(Information shown):
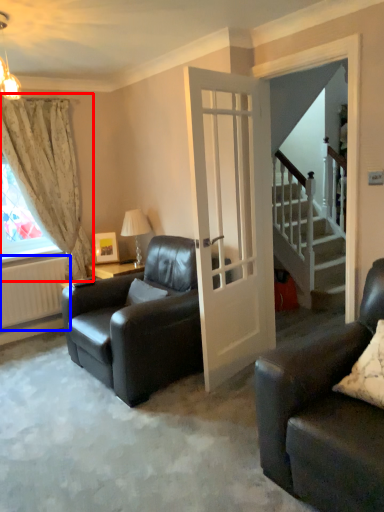
Question: Which object is closer to the camera taking this photo, curtain (highlighted by a red box) or radiator (highlighted by a blue box)?

Choices:
 (A) curtain
 (B) radiator

Answer: (A)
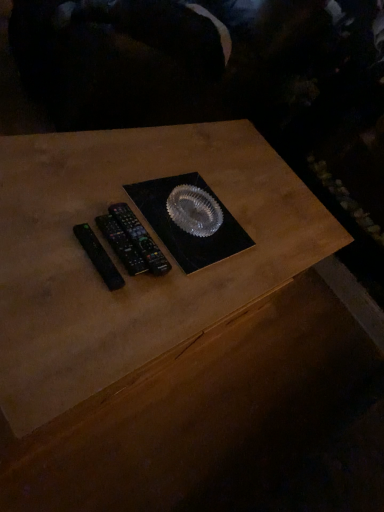
Identify the location of unoccupied region to the right of black plastic remote controls at center, acting as the 3th control starting from the front. (192, 290).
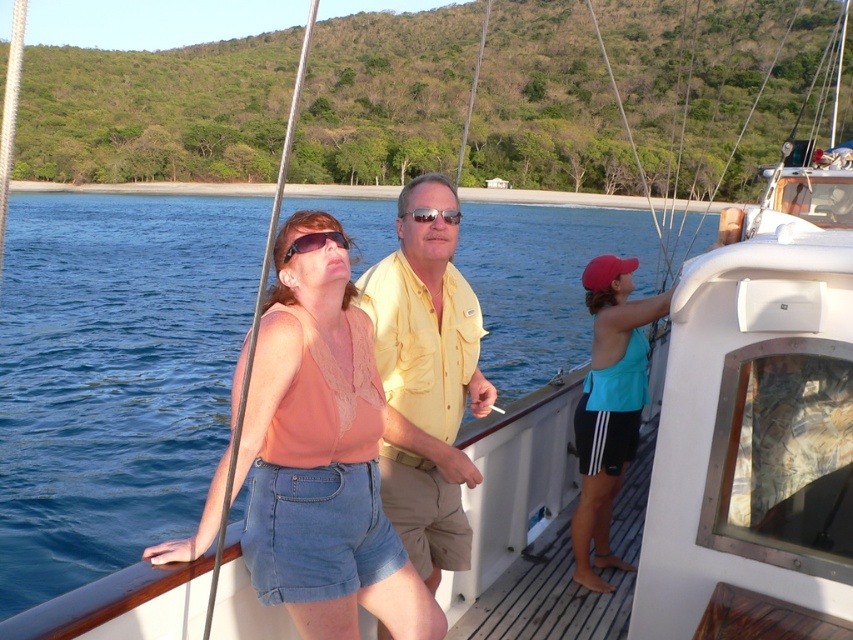
Question: Which point is closer to the camera?

Choices:
 (A) shiny gold sunglasses at center
 (B) matte peach tank top at center
 (C) yellow cotton shirt at center

Answer: (B)

Question: Can you confirm if matte peach tank top at center is positioned below teal fabric tank top at right?

Choices:
 (A) no
 (B) yes

Answer: (A)

Question: Is yellow cotton shirt at center wider than shiny gold sunglasses at center?

Choices:
 (A) yes
 (B) no

Answer: (A)

Question: Which point is closer to the camera taking this photo?

Choices:
 (A) (592, 381)
 (B) (343, 244)
 (C) (471, 346)
 (D) (283, 572)

Answer: (D)

Question: Is matte black sunglasses at center positioned behind shiny gold sunglasses at center?

Choices:
 (A) yes
 (B) no

Answer: (B)

Question: Which point is closer to the camera taking this photo?

Choices:
 (A) (451, 212)
 (B) (412, 408)
 (C) (654, 300)

Answer: (B)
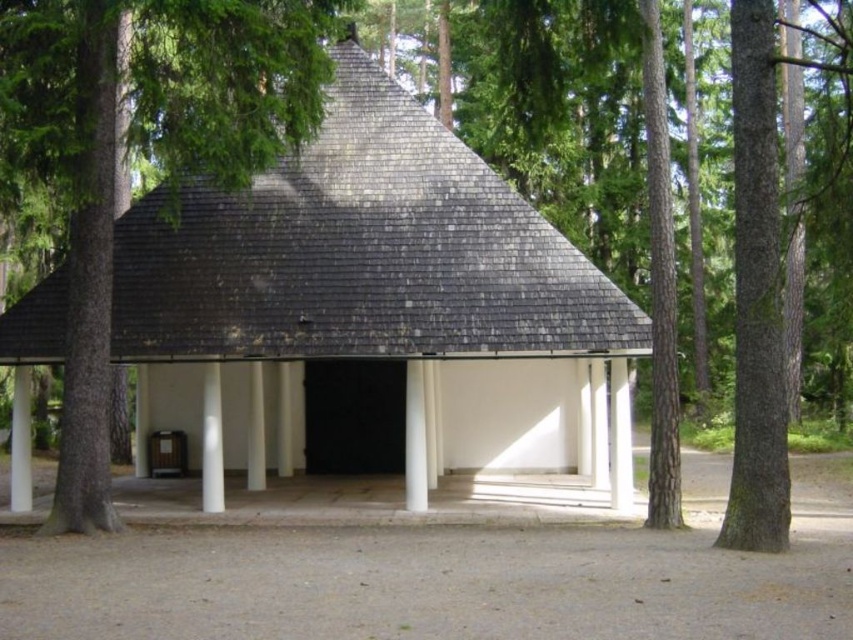
You are standing at point (x=260, y=348) and want to walk to the entrance of the rustic structure. The path is 14.78 meters long. If your walking speed is 1.2 meters per second, how long will it take you to reach the entrance?

The path between point (x=260, y=348) and the entrance is 14.78 meters. At a walking speed of 1.2 meters per second, it will take approximately 12.32 seconds to reach the entrance.

You are a hiker who wants to take a photo of the wooden shingles hut at center and the brown rough bark tree at right from a distance. Which one will appear larger in the photo?

The wooden shingles hut at center will appear larger in the photo because it is much taller than the brown rough bark tree at right.

You are standing at the point marked by the coordinates point (x=367, y=301) in the image. What object are you directly at?

The point (x=367, y=301) marks the wooden shingles hut at center, so you are directly at the wooden shingles hut at center.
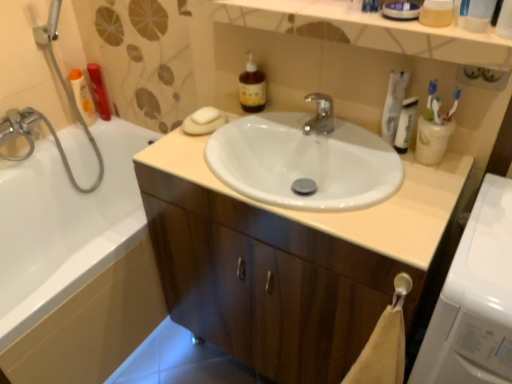
Question: In the image, is white plastic tube at upper right, placed as the first mouthwash when sorted from front to back, on the left side or the right side of translucent plastic bottle at upper left, which appears as the 2th mouthwash when viewed from the front?

Choices:
 (A) left
 (B) right

Answer: (B)

Question: From the image's perspective, is white plastic tube at upper right, which appears as the 1th mouthwash when viewed from the right, above or below translucent plastic bottle at upper left, the third mouthwash viewed from the right?

Choices:
 (A) above
 (B) below

Answer: (B)

Question: Estimate the real-world distances between objects in this image. Which object is farther from the white plastic cup at upper right?

Choices:
 (A) white plastic toothbrush at upper right, acting as the first toothbrush starting from the right
 (B) white glossy sink at center
 (C) translucent amber liquid at upper center
 (D) white plastic tube at upper right, which is counted as the third mouthwash, starting from the left
 (E) white glossy tube at upper right

Answer: (C)

Question: Considering the real-world distances, which object is closest to the white glossy bathtub at left?

Choices:
 (A) white matte soap at upper center
 (B) white glossy washing machine at right
 (C) white glossy sink at center
 (D) white glossy tube at upper right
 (E) white plastic tube at upper right, which is counted as the third mouthwash, starting from the left

Answer: (A)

(Goal): Quote all of the lines above word for word, leaving out the pictures.

(Result for this exercise):
Question: Which object is closer to the camera taking this photo, curtain (highlighted by a red box) or radiator (highlighted by a blue box)?

Choices:
 (A) curtain
 (B) radiator

Answer: (A)
Identify the location of unoccupied region to the right of black plastic remote controls at center, acting as the 3th control starting from the front. (192, 290).
Question: Which point is closer to the camera?

Choices:
 (A) shiny gold sunglasses at center
 (B) matte peach tank top at center
 (C) yellow cotton shirt at center

Answer: (B)

Question: Can you confirm if matte peach tank top at center is positioned below teal fabric tank top at right?

Choices:
 (A) no
 (B) yes

Answer: (A)

Question: Is yellow cotton shirt at center wider than shiny gold sunglasses at center?

Choices:
 (A) yes
 (B) no

Answer: (A)

Question: Which point is closer to the camera taking this photo?

Choices:
 (A) (592, 381)
 (B) (343, 244)
 (C) (471, 346)
 (D) (283, 572)

Answer: (D)

Question: Is matte black sunglasses at center positioned behind shiny gold sunglasses at center?

Choices:
 (A) yes
 (B) no

Answer: (B)

Question: Which point is closer to the camera taking this photo?

Choices:
 (A) (451, 212)
 (B) (412, 408)
 (C) (654, 300)

Answer: (B)
You are standing at point (x=260, y=348) and want to walk to the entrance of the rustic structure. The path is 14.78 meters long. If your walking speed is 1.2 meters per second, how long will it take you to reach the entrance?

The path between point (x=260, y=348) and the entrance is 14.78 meters. At a walking speed of 1.2 meters per second, it will take approximately 12.32 seconds to reach the entrance.

You are a hiker who wants to take a photo of the wooden shingles hut at center and the brown rough bark tree at right from a distance. Which one will appear larger in the photo?

The wooden shingles hut at center will appear larger in the photo because it is much taller than the brown rough bark tree at right.

You are standing at the point marked by the coordinates point (x=367, y=301) in the image. What object are you directly at?

The point (x=367, y=301) marks the wooden shingles hut at center, so you are directly at the wooden shingles hut at center.
Question: In the image, is white plastic tube at upper right, placed as the first mouthwash when sorted from front to back, on the left side or the right side of translucent plastic bottle at upper left, which appears as the 2th mouthwash when viewed from the front?

Choices:
 (A) left
 (B) right

Answer: (B)

Question: From the image's perspective, is white plastic tube at upper right, which appears as the 1th mouthwash when viewed from the right, above or below translucent plastic bottle at upper left, the third mouthwash viewed from the right?

Choices:
 (A) above
 (B) below

Answer: (B)

Question: Estimate the real-world distances between objects in this image. Which object is farther from the white plastic cup at upper right?

Choices:
 (A) white plastic toothbrush at upper right, acting as the first toothbrush starting from the right
 (B) white glossy sink at center
 (C) translucent amber liquid at upper center
 (D) white plastic tube at upper right, which is counted as the third mouthwash, starting from the left
 (E) white glossy tube at upper right

Answer: (C)

Question: Considering the real-world distances, which object is closest to the white glossy bathtub at left?

Choices:
 (A) white matte soap at upper center
 (B) white glossy washing machine at right
 (C) white glossy sink at center
 (D) white glossy tube at upper right
 (E) white plastic tube at upper right, which is counted as the third mouthwash, starting from the left

Answer: (A)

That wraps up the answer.